Task details
When you reach the line with "brown cross: (534, 184) -> (469, 178), moved" in the records below, begin transcribing exactly and continue up to and including the line with "pink rectangle: (527, 85)", leaving out every picture.

[Colored geometric primitive data]
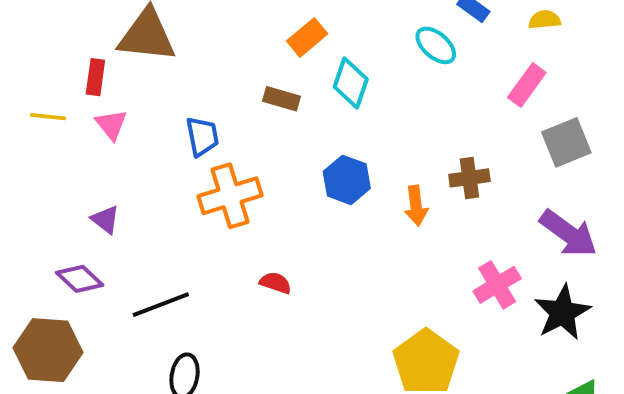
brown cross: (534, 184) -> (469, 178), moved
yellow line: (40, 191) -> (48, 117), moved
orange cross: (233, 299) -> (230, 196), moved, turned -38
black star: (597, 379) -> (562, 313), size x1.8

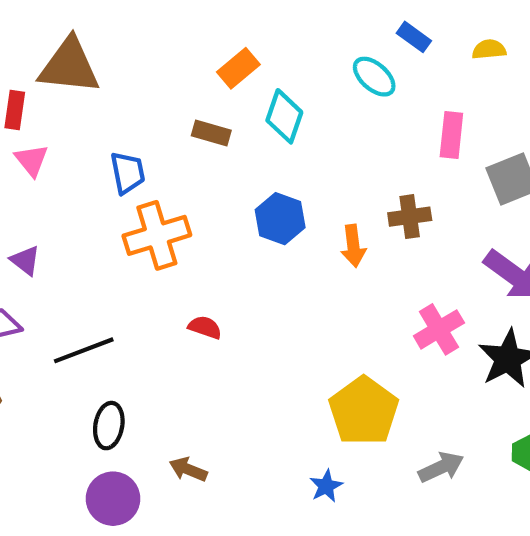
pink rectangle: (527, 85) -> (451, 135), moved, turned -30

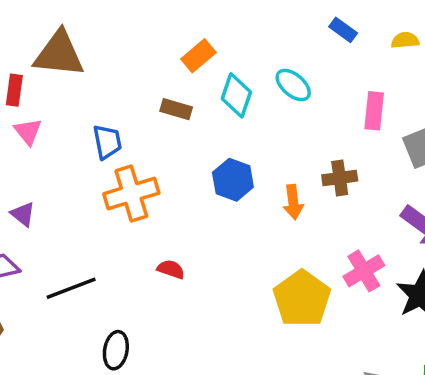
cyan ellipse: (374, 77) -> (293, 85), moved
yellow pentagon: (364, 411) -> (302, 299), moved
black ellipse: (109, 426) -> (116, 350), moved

* * *

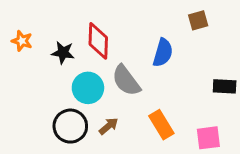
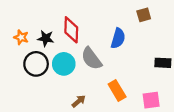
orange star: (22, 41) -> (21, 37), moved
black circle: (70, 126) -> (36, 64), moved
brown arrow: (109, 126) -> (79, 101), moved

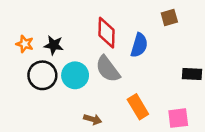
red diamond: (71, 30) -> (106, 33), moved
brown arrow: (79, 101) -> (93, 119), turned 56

Worked solution
brown cross: (534, 184) -> (469, 178), moved
yellow line: (40, 191) -> (48, 117), moved
orange cross: (233, 299) -> (230, 196), moved, turned -38
black star: (597, 379) -> (562, 313), size x1.8

pink rectangle: (527, 85) -> (451, 135), moved, turned -30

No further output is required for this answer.